| Problem to solve |
Lines before the one containing "red brick E4:E6" are excluded; print that line and every line after it through the end of the material below, exactly.

========

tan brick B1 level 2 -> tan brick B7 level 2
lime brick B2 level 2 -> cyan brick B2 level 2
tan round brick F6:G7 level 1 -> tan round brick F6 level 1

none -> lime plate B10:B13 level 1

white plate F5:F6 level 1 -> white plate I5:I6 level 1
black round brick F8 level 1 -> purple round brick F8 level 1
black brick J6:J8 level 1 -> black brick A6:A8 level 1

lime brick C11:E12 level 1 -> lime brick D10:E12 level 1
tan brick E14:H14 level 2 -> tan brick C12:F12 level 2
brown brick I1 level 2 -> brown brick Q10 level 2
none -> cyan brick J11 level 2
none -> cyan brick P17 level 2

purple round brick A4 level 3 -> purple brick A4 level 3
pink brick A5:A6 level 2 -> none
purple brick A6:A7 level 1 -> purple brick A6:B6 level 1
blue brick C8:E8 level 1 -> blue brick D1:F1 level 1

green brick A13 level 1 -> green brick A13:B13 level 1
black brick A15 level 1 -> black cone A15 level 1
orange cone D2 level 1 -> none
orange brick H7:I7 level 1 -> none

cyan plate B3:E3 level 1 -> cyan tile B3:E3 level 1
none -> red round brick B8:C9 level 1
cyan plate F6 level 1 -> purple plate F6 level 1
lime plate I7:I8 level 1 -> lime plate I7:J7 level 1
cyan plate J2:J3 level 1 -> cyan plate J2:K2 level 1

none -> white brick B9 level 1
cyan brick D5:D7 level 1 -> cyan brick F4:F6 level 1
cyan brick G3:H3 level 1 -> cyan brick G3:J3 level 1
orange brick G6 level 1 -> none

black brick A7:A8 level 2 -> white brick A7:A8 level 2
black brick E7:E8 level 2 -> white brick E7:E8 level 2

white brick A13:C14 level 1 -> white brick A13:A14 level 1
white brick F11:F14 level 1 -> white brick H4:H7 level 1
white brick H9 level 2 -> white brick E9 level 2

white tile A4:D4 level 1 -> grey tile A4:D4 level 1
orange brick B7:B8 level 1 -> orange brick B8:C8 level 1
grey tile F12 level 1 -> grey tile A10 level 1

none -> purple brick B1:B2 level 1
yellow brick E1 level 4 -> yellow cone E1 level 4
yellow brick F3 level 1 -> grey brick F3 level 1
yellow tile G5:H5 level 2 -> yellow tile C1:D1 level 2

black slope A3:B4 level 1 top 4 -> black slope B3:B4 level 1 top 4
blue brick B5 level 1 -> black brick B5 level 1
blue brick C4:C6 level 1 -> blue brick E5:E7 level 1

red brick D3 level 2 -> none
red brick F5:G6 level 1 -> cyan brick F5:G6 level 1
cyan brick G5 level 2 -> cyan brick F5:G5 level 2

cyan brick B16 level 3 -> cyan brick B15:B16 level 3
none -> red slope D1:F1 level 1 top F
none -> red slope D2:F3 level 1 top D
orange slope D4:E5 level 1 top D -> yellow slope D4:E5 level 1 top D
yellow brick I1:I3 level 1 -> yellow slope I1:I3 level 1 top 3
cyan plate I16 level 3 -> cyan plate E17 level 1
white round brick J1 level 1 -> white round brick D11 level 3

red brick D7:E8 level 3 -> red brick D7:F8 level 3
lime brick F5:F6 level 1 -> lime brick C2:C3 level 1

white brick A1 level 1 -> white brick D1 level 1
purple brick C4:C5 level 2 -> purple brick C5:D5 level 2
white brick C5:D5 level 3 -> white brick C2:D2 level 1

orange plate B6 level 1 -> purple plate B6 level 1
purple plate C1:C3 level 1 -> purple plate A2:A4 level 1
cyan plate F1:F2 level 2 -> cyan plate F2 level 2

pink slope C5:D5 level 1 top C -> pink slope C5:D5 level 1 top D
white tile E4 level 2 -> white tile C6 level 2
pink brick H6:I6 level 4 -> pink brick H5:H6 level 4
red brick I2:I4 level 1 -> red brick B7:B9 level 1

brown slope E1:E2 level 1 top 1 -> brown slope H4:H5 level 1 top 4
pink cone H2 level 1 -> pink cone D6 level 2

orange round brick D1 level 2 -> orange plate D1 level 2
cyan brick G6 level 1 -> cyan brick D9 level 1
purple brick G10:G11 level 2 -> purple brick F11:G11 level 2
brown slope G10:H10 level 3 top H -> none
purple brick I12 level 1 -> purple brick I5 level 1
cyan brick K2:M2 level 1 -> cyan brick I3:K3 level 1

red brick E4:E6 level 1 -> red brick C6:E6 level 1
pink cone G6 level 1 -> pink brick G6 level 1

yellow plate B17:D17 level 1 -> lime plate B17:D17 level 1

========

| Task response |
red brick E4:E6 level 1 -> red brick C6:E6 level 1
pink cone G6 level 1 -> pink brick G6 level 1

yellow plate B17:D17 level 1 -> lime plate B17:D17 level 1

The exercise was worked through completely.